▸ Task description: Revise the records starting at the line that has "York West [388, 96]" and running through the end: rewrite those lines with "municipal" replaced by "city" and everything else left unchanged.
** begin **
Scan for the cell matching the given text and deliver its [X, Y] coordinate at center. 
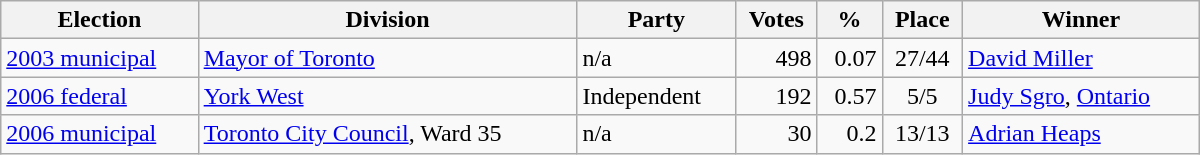
York West [388, 96]
2003 municipal [100, 58]
2006 federal [100, 96]
Division [388, 20]
30 [776, 134]
Winner [1082, 20]
Election [100, 20]
0.07 [850, 58]
Votes [776, 20]
Toronto City Council, Ward 35 [388, 134]
2006 municipal [100, 134]
Independent [656, 96]
5/5 [922, 96]
Place [922, 20]
Party [656, 20]
498 [776, 58]
Mayor of Toronto [388, 58]
13/13 [922, 134]
27/44 [922, 58]
192 [776, 96]
0.2 [850, 134]
0.57 [850, 96]
Adrian Heaps [1082, 134]
Judy Sgro, Ontario [1082, 96]
% [850, 20]
David Miller [1082, 58]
** end **
▸ Task result:
York West [388, 96]
2003 city [100, 58]
2006 federal [100, 96]
Division [388, 20]
30 [776, 134]
Winner [1082, 20]
Election [100, 20]
0.07 [850, 58]
Votes [776, 20]
Toronto City Council, Ward 35 [388, 134]
2006 city [100, 134]
Independent [656, 96]
5/5 [922, 96]
Place [922, 20]
Party [656, 20]
498 [776, 58]
Mayor of Toronto [388, 58]
13/13 [922, 134]
27/44 [922, 58]
192 [776, 96]
0.2 [850, 134]
0.57 [850, 96]
Adrian Heaps [1082, 134]
Judy Sgro, Ontario [1082, 96]
% [850, 20]
David Miller [1082, 58]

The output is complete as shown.